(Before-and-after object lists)

[Start of section]

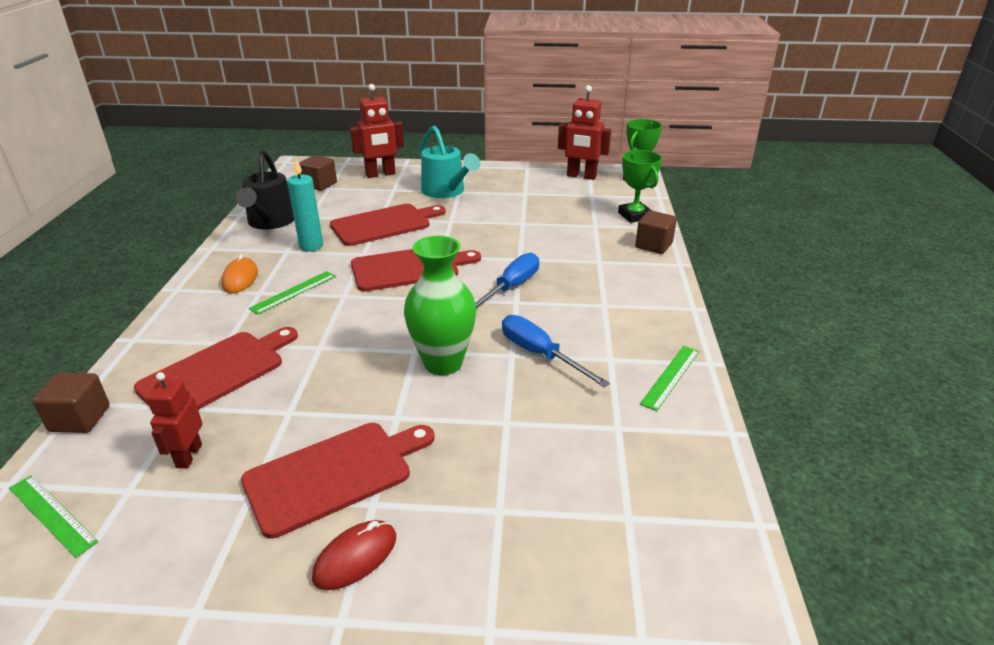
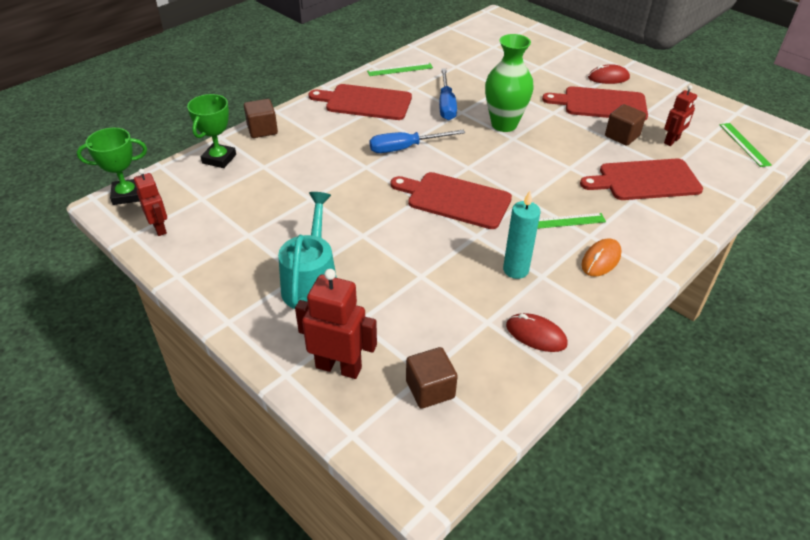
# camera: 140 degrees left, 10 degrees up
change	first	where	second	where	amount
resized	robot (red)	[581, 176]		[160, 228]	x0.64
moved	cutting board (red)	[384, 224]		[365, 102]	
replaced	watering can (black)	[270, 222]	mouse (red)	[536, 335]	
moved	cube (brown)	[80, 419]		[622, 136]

[End of section]

Exercise goal: Please print the entries above exactly. Skip every picture.

Worked solution:
# camera: 140 degrees left, 10 degrees up
change	first	where	second	where	amount
resized	robot (red)	[581, 176]		[160, 228]	x0.64
moved	cutting board (red)	[384, 224]		[365, 102]	
replaced	watering can (black)	[270, 222]	mouse (red)	[536, 335]	
moved	cube (brown)	[80, 419]		[622, 136]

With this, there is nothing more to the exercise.